• [EXERCISE REQUIREMENTS] Scan the listing below for the string "compact" and copy each line where it turns up.

• [THE DATA]

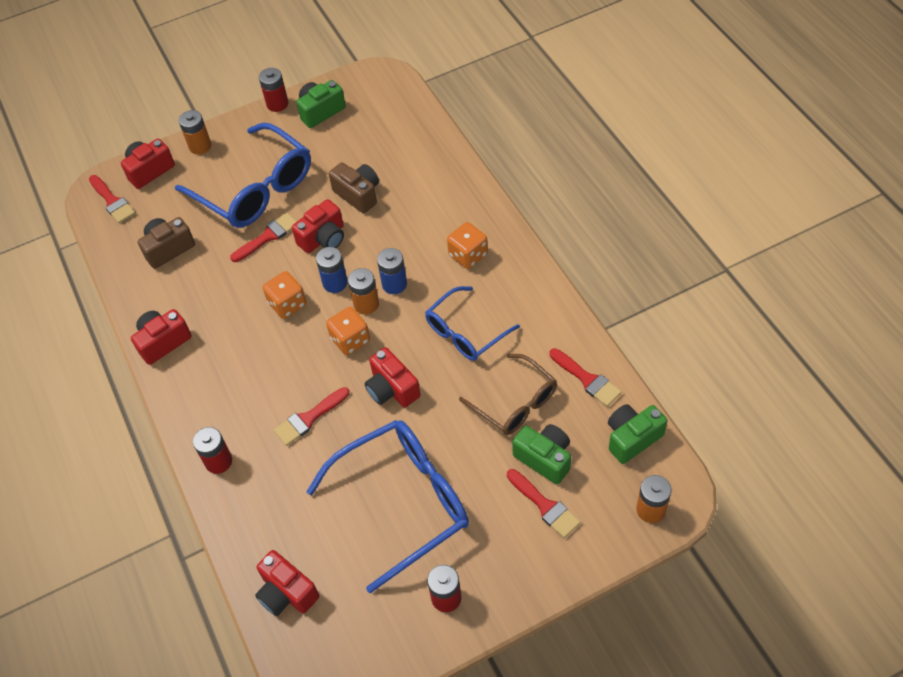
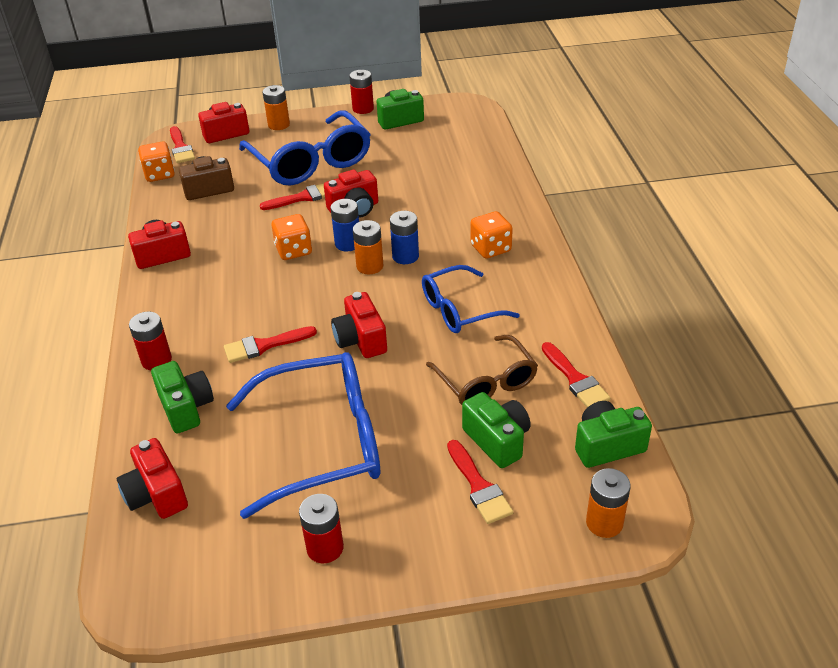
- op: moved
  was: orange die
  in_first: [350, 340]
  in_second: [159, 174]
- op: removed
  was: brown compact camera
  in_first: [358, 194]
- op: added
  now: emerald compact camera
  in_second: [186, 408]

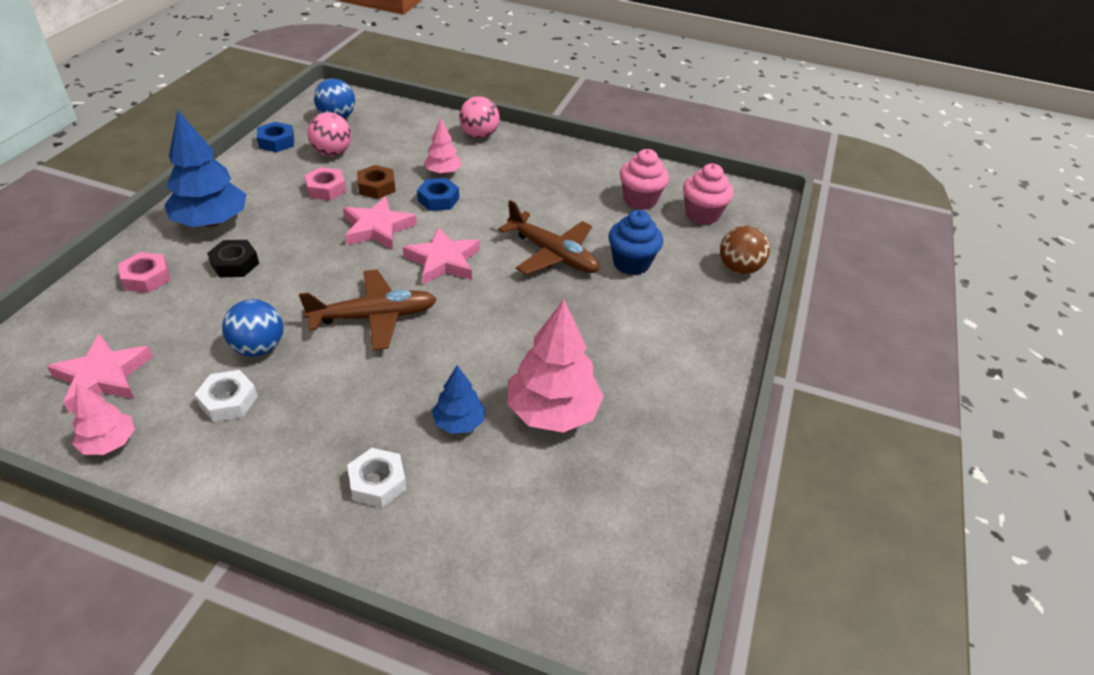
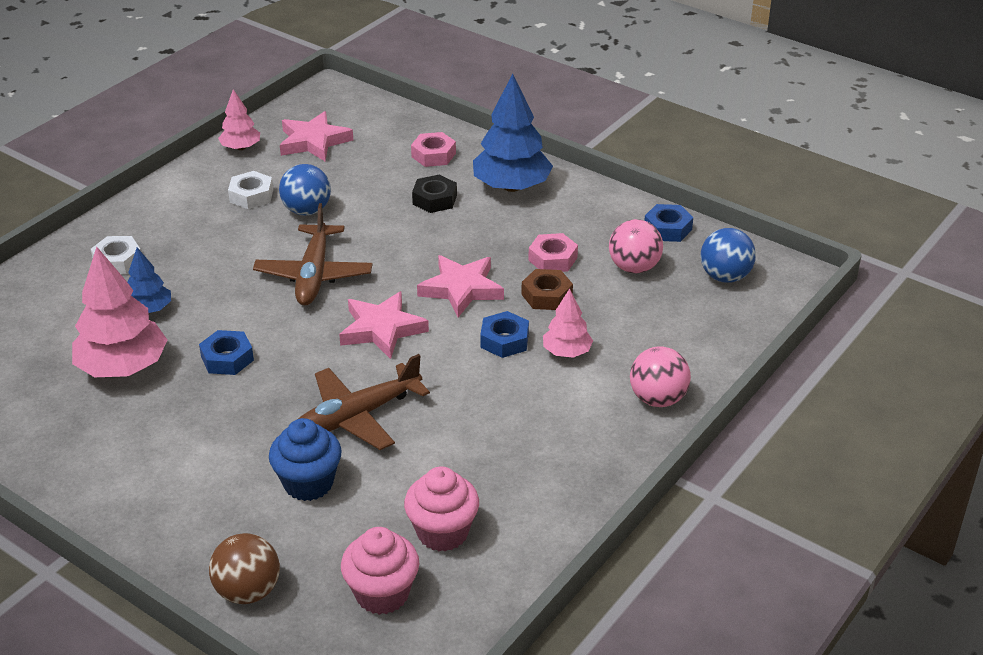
- op: added
  now: cobalt nut
  in_second: [227, 358]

• [RESPONSE AREA]
  was: brown compact camera
  now: emerald compact camera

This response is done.